### [WHAT THE TASK ASKS]
Copy each line of the following data that contains "orange".

### [Coordinate-based change listings]
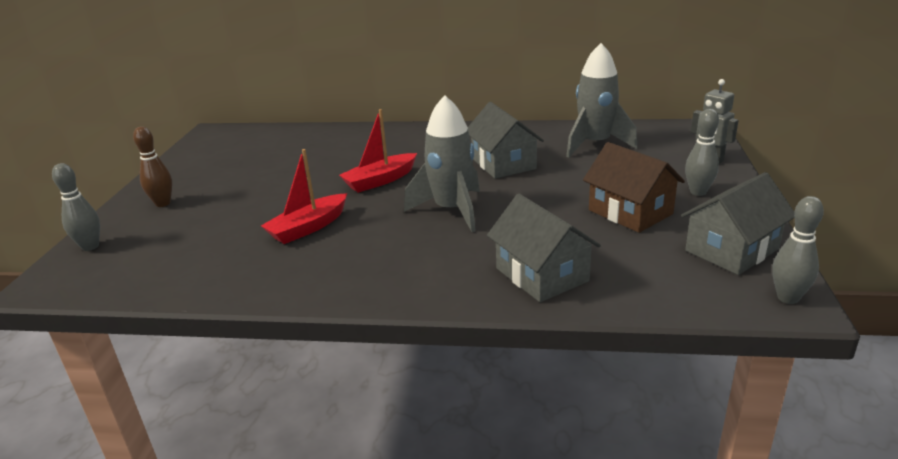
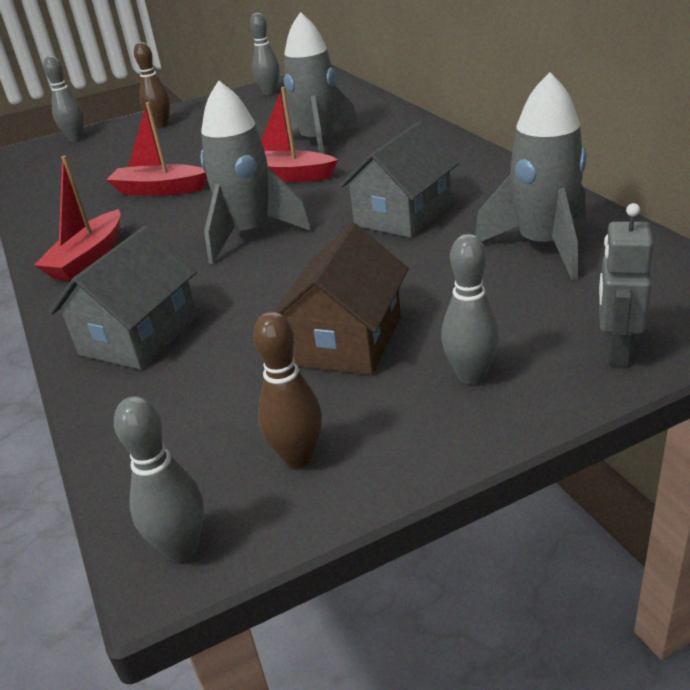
camera: 60 degrees right, 5 degrees up
grey house [681,172,795,275] -> brown bowling pin [253,311,322,468]
none -> red boat [34,156,121,281]
none -> grey bowling pin [250,13,280,95]
none -> grey rocket [282,12,359,154]

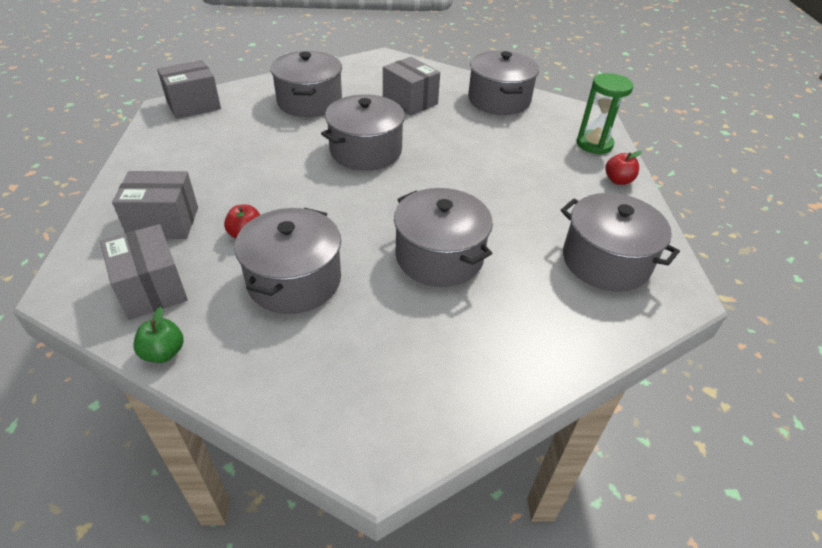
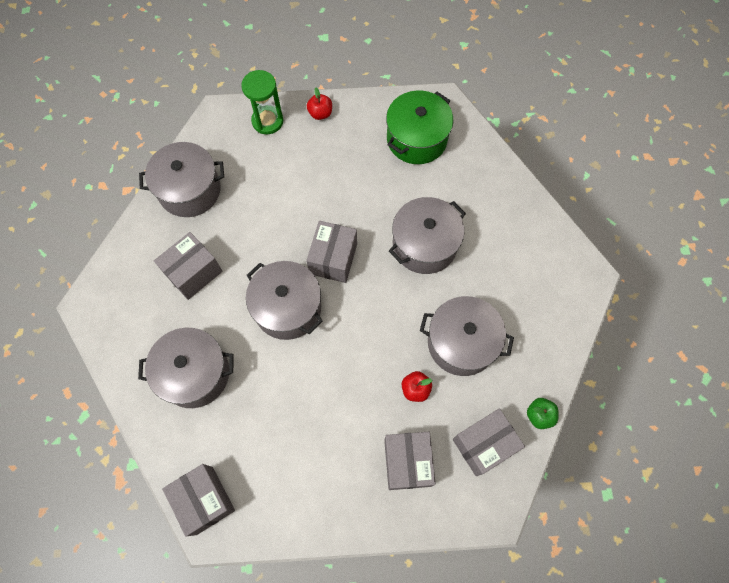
camera: 90 degrees left, 25 degrees up
grey pot [561,193,680,291] -> green pot [386,91,454,164]
none -> grey box [306,221,357,283]

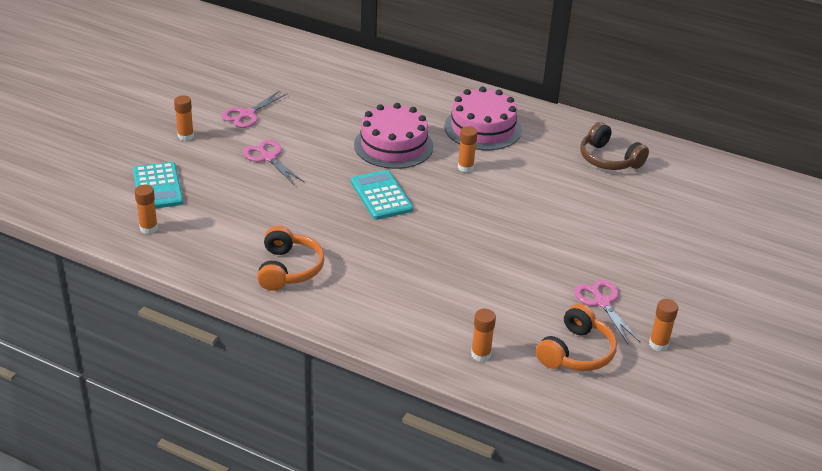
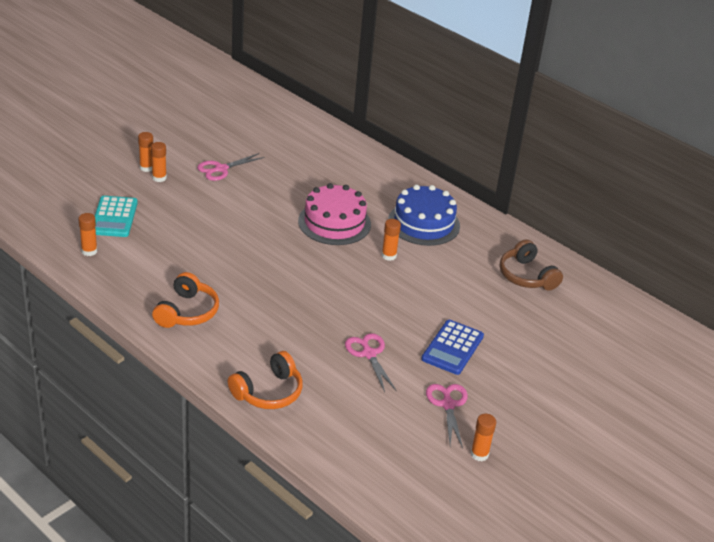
camera: 15 degrees right, 0 degrees up
pink scissors [243,140,304,185] -> pink scissors moved to [345,333,397,392]
turquoise calculator [351,170,413,220] -> none
pink cake [444,87,522,150] -> blue cake [388,185,460,246]
orange glue stick [471,309,496,362] -> orange glue stick moved to [138,132,153,172]
orange headphones [536,304,617,371] -> orange headphones moved to [228,351,303,409]
none -> blue calculator [421,320,484,375]

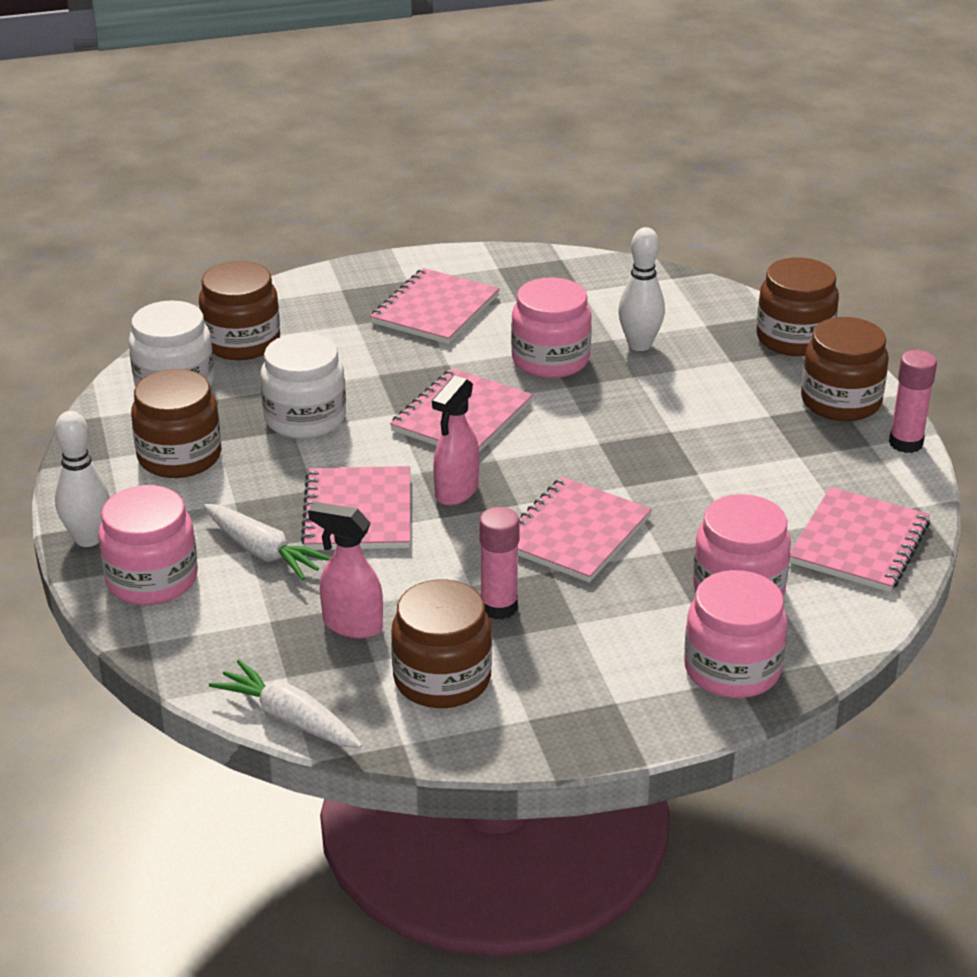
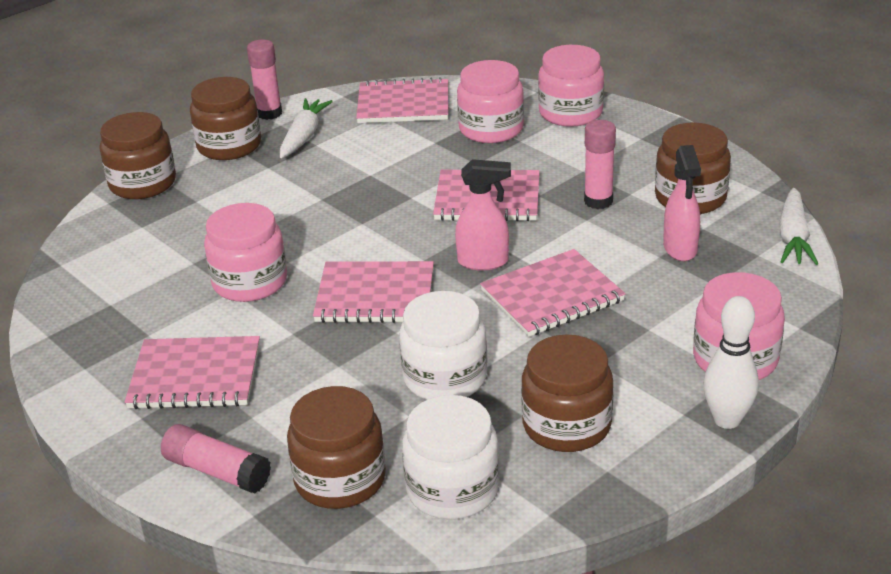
camera: 115 degrees left, 0 degrees up
white carrot [204,504,331,580] -> white carrot moved to [280,98,333,158]
white bowling pin [618,227,665,351] -> none
none -> pink glue stick [161,424,271,493]

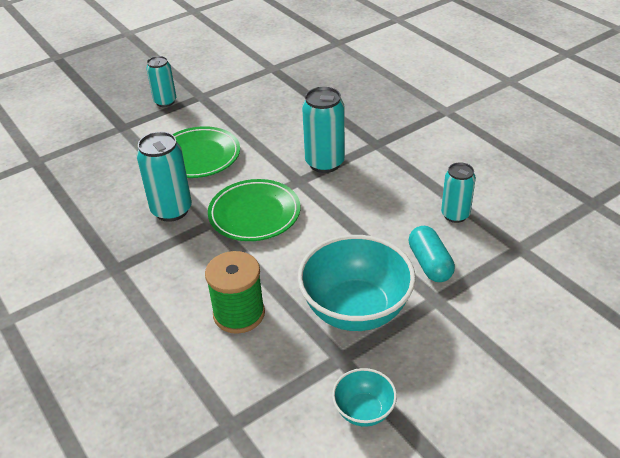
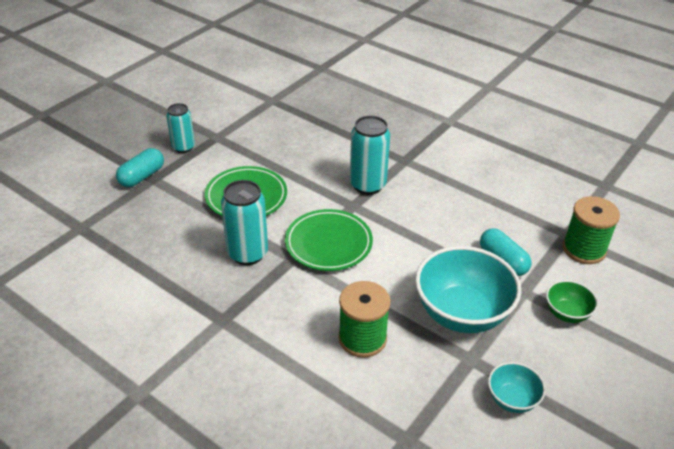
camera: 20 degrees left, 0 degrees up
turquoise can [441,162,476,223] -> none
none -> turquoise capsule [116,148,164,187]
none -> green bowl [546,280,598,323]
none -> green spool [563,196,620,264]

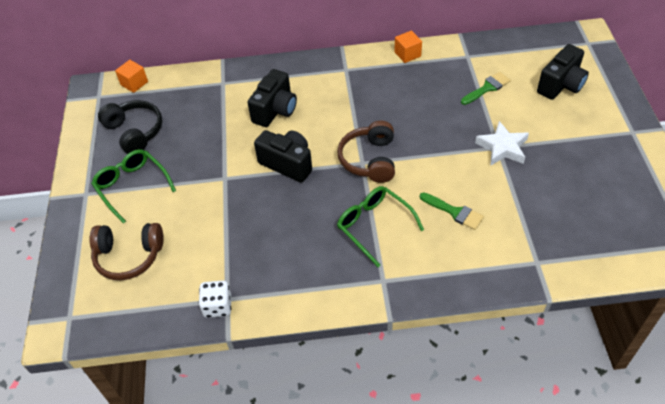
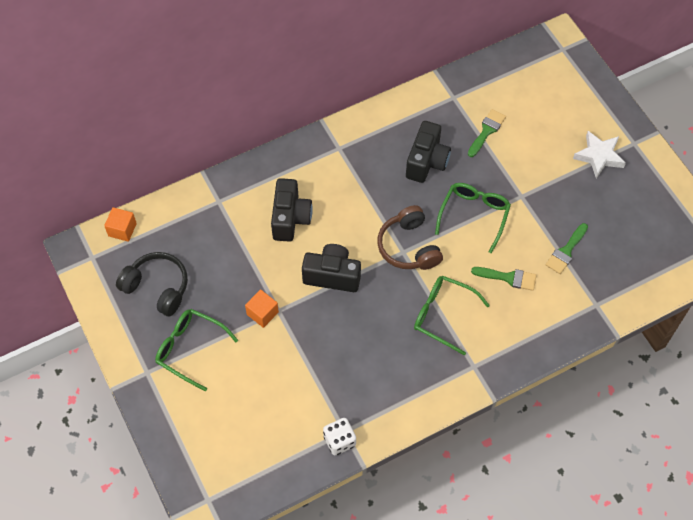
camera: 25 degrees left, 10 degrees up
brown headphones [90,223,164,280] -> none
orange cube [394,30,422,63] -> orange cube moved to [245,289,279,328]
white star [475,121,529,166] -> white star moved to [573,131,626,179]
black camera [537,44,589,100] -> black camera moved to [406,121,451,183]
none -> green glasses [435,183,511,254]
none -> green brush [545,223,588,274]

### [TASK RESPONSE]
orange glue stick [471,309,496,362] -> orange glue stick moved to [138,132,153,172]
orange headphones [536,304,617,371] -> orange headphones moved to [228,351,303,409]
orange cube [394,30,422,63] -> orange cube moved to [245,289,279,328]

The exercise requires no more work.